(Coordinate-based change listings)
=======

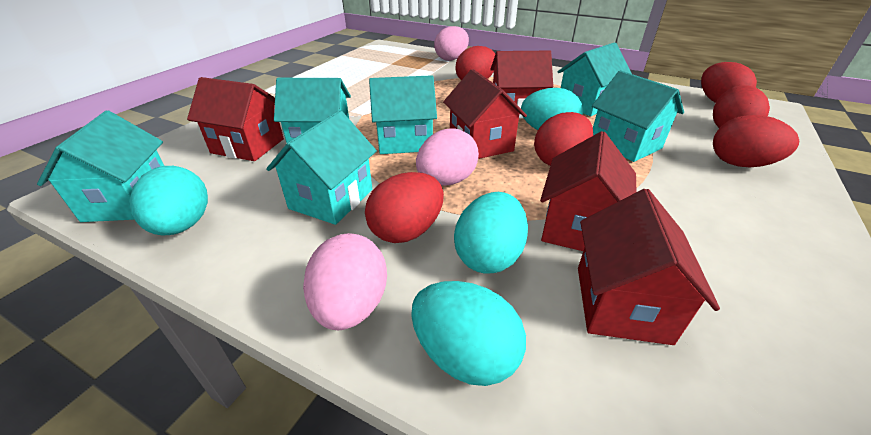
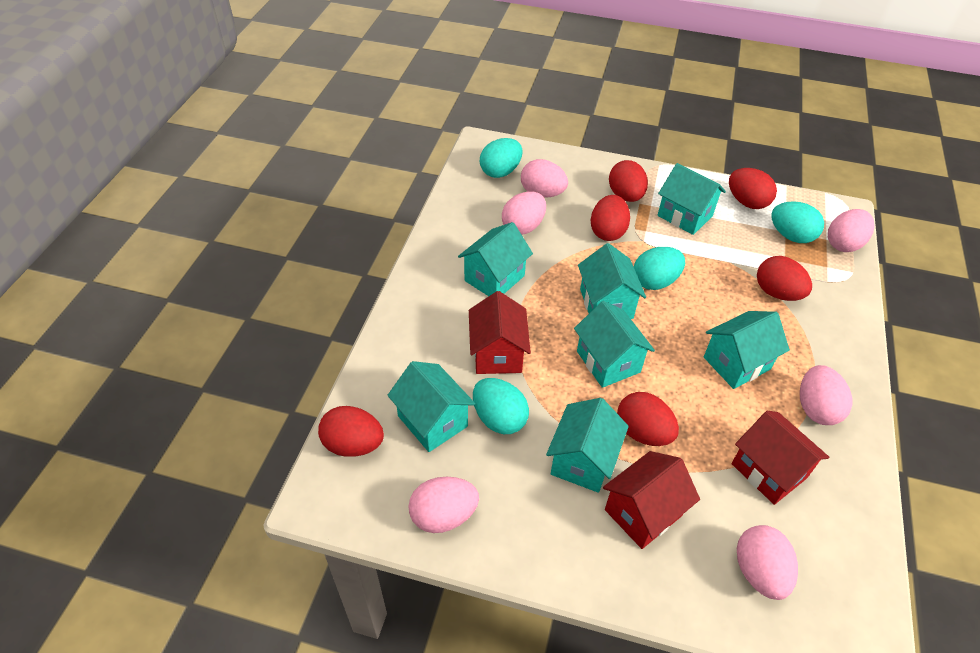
pink egg: 3 -> 6
red house: 5 -> 3
turquoise house: 6 -> 7

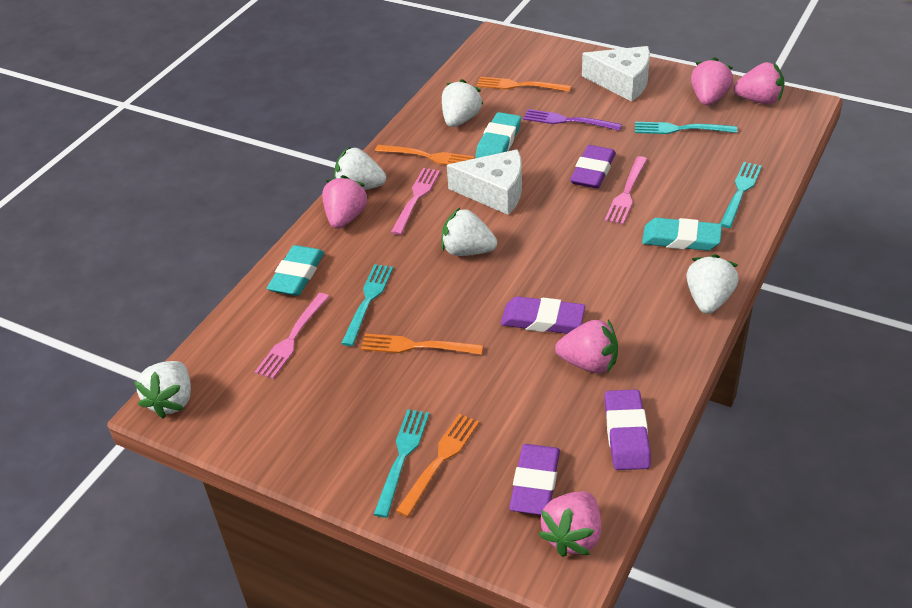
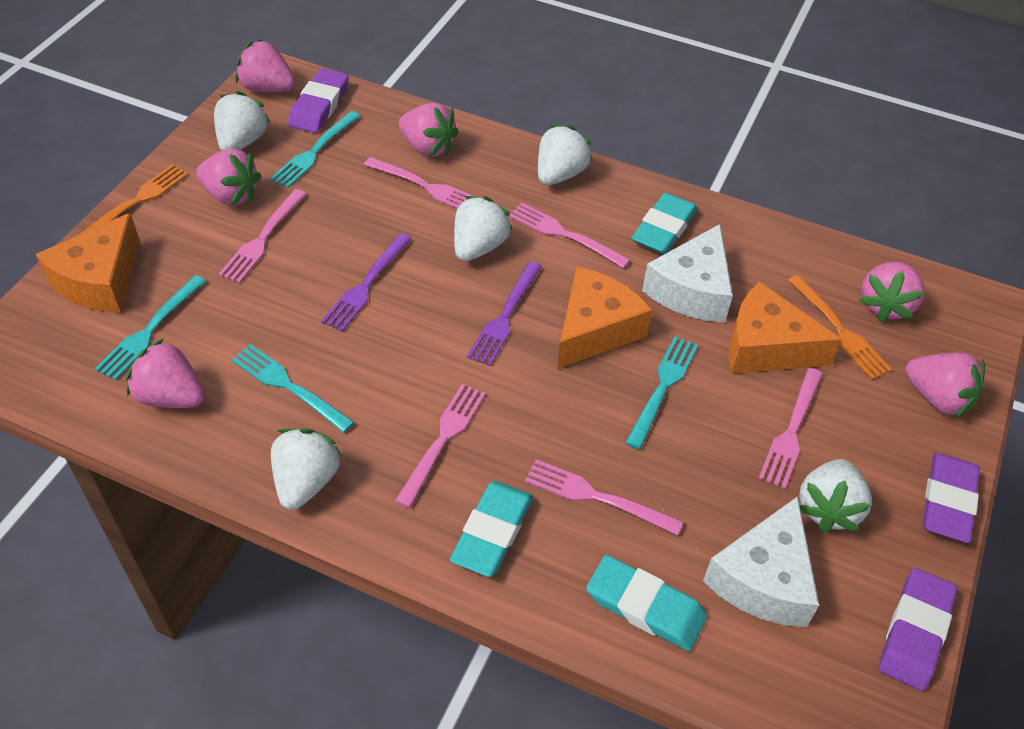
orange cheese: 0 -> 3
orange fork: 4 -> 2
pink fork: 3 -> 6
pink strawberry: 5 -> 6
purple eraser: 4 -> 3
purple fork: 1 -> 2

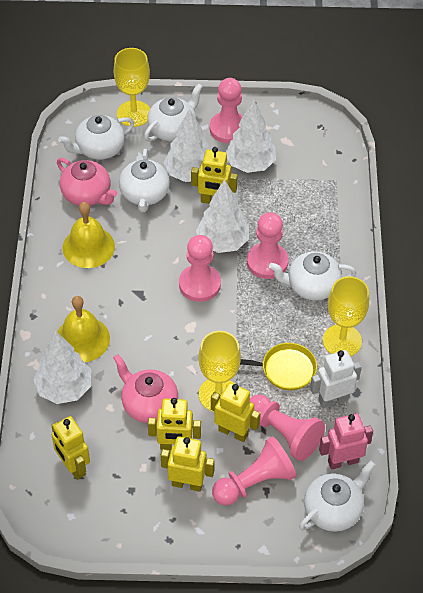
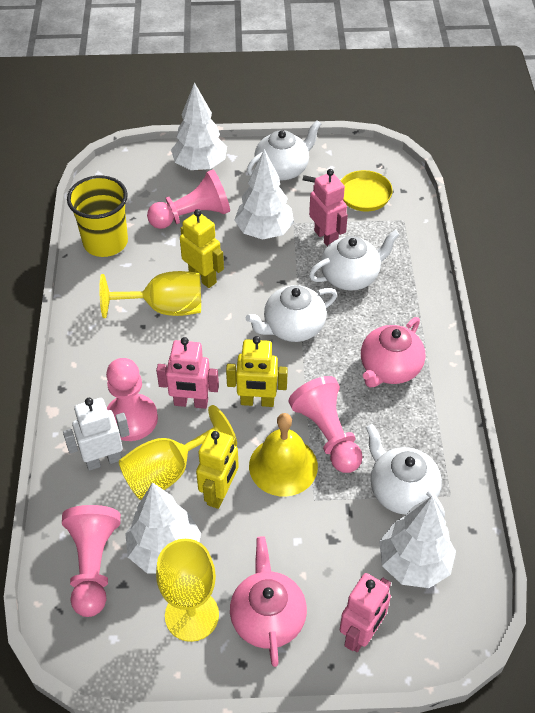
pink pawn: 5 -> 4
pink robot: 1 -> 3
white teapot: 5 -> 4
yellow bell: 2 -> 1
yellow cup: 0 -> 1
yellow robot: 5 -> 3

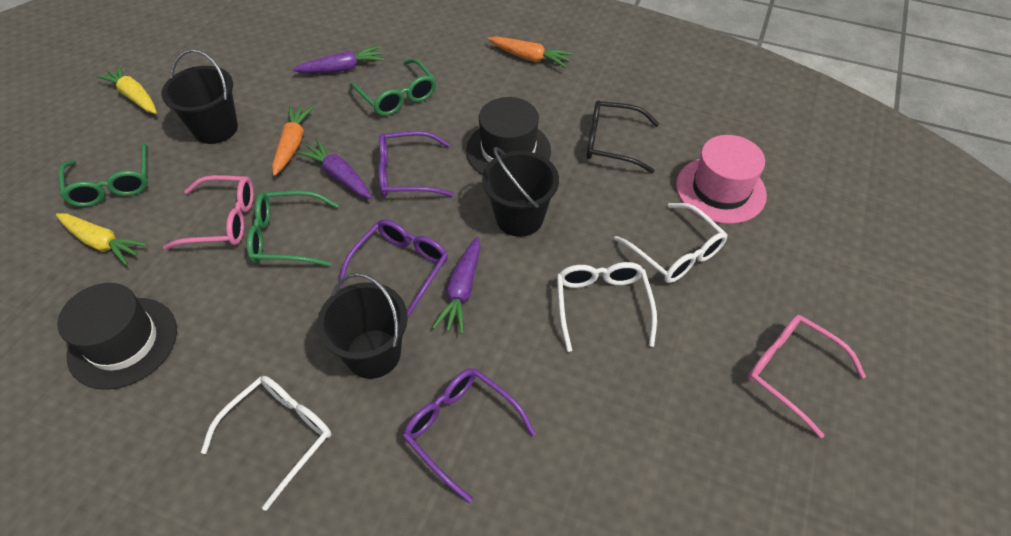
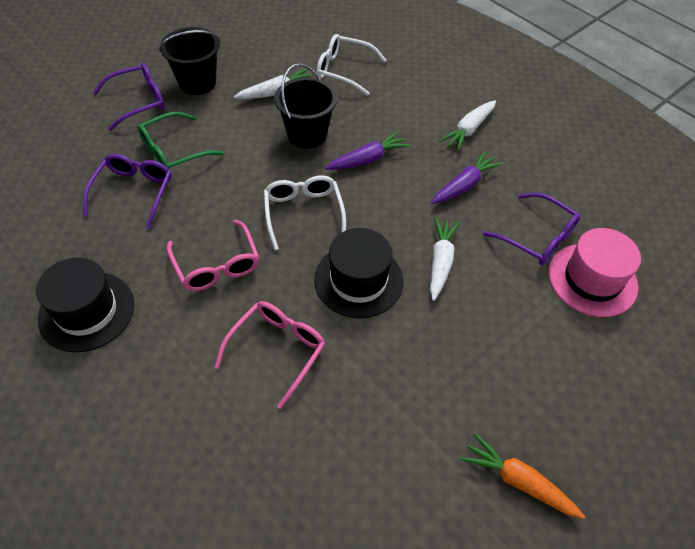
black bucket: 3 -> 2
black glasses: 1 -> 0
green glasses: 3 -> 1
orange carrot: 2 -> 1
purple carrot: 3 -> 2
white carrot: 0 -> 3
white glasses: 3 -> 2
yellow carrot: 2 -> 0

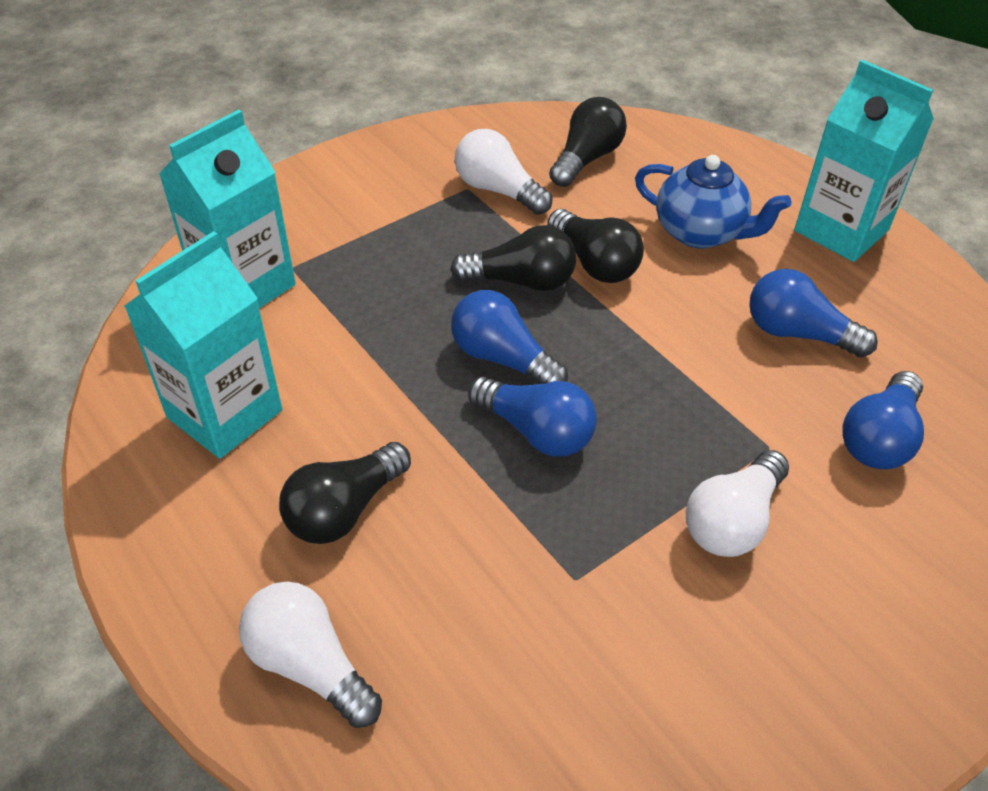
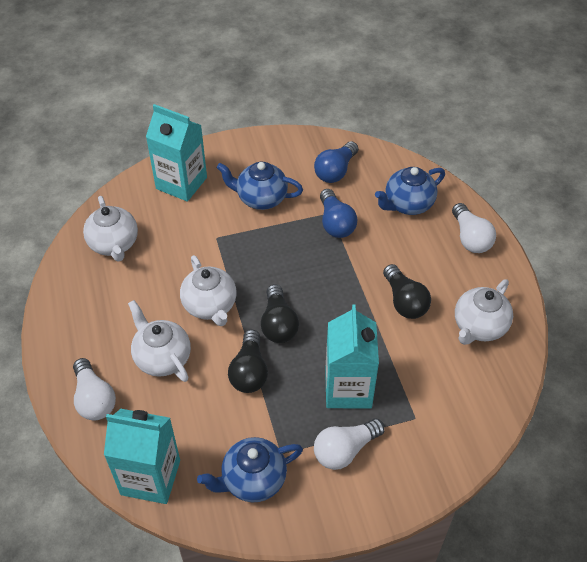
black light bulb: 4 -> 3
blue light bulb: 4 -> 2
blue teapot: 1 -> 3
white teapot: 0 -> 4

=======

__Exercise goal__.
Would you write each entry out again exactly, omitting the images?

__Task result__.
pink egg: 3 -> 6
red house: 5 -> 3
turquoise house: 6 -> 7

orange cheese: 0 -> 3
orange fork: 4 -> 2
pink fork: 3 -> 6
pink strawberry: 5 -> 6
purple eraser: 4 -> 3
purple fork: 1 -> 2

pink pawn: 5 -> 4
pink robot: 1 -> 3
white teapot: 5 -> 4
yellow bell: 2 -> 1
yellow cup: 0 -> 1
yellow robot: 5 -> 3

black bucket: 3 -> 2
black glasses: 1 -> 0
green glasses: 3 -> 1
orange carrot: 2 -> 1
purple carrot: 3 -> 2
white carrot: 0 -> 3
white glasses: 3 -> 2
yellow carrot: 2 -> 0

black light bulb: 4 -> 3
blue light bulb: 4 -> 2
blue teapot: 1 -> 3
white teapot: 0 -> 4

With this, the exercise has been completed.